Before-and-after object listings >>
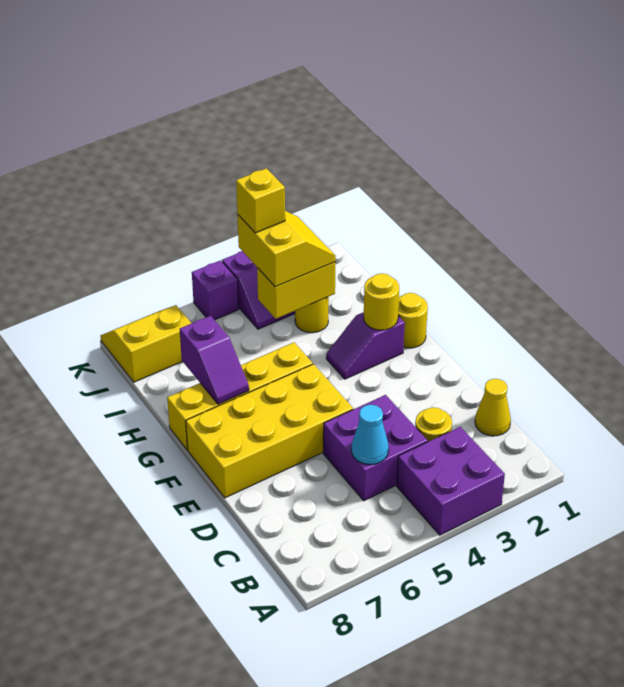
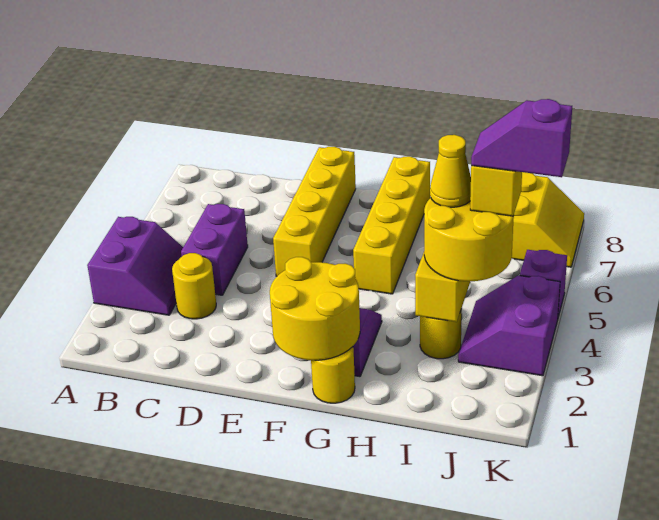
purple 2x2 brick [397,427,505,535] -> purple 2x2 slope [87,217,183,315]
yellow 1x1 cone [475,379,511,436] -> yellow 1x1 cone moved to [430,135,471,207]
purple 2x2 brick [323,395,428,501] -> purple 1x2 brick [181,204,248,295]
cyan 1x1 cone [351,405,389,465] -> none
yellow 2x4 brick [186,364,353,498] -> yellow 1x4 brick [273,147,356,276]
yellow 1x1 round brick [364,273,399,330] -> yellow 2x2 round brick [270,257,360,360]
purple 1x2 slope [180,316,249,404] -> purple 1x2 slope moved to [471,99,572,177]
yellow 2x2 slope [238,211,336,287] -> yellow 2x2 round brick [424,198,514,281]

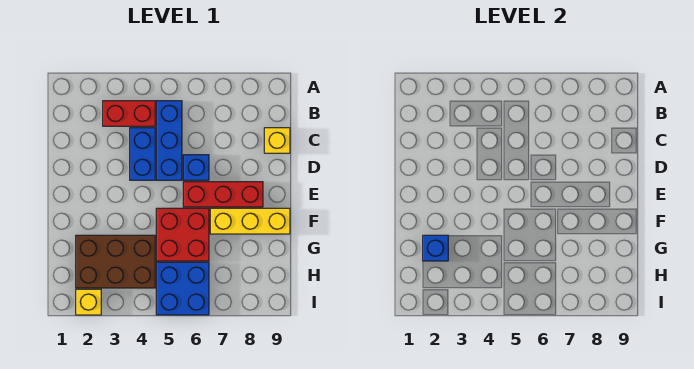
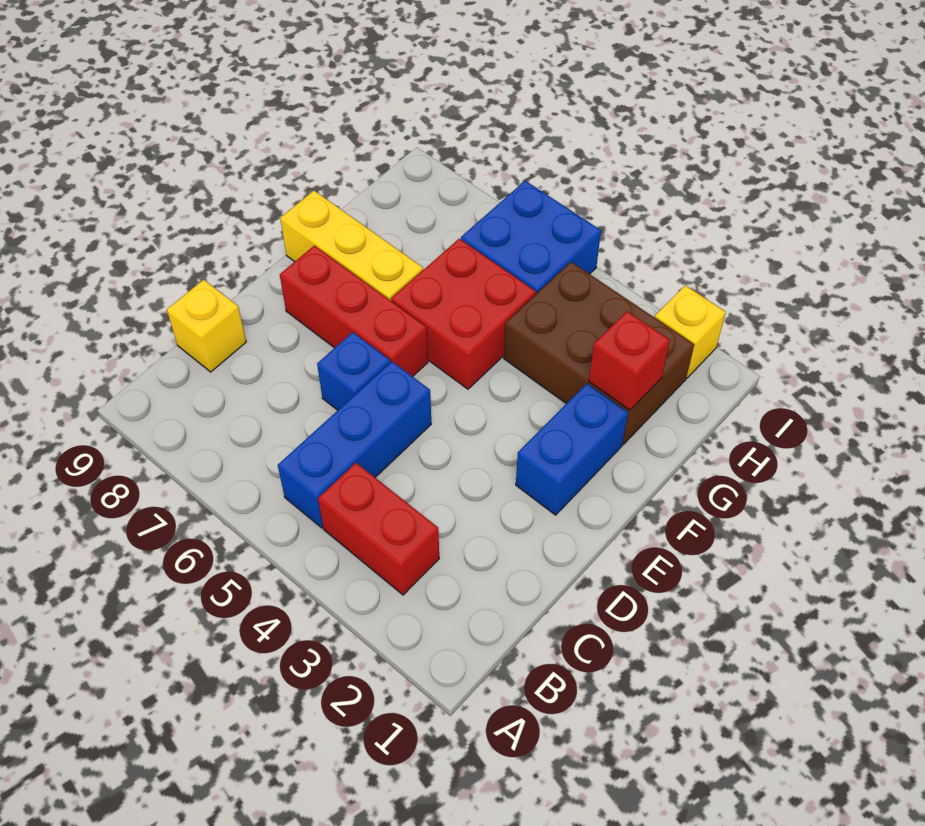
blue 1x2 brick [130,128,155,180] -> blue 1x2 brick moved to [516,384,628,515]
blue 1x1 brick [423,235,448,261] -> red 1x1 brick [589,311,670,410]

WHAT TO WORK ON >>
Your answer should hold only the lines from the line with "yellow 2x2 slope" through the closing line of the records, restated exactly and free of pictures.

EXERCISE SOLUTION >>
yellow 2x2 slope [238,211,336,287] -> yellow 2x2 round brick [424,198,514,281]

blue 1x2 brick [130,128,155,180] -> blue 1x2 brick moved to [516,384,628,515]
blue 1x1 brick [423,235,448,261] -> red 1x1 brick [589,311,670,410]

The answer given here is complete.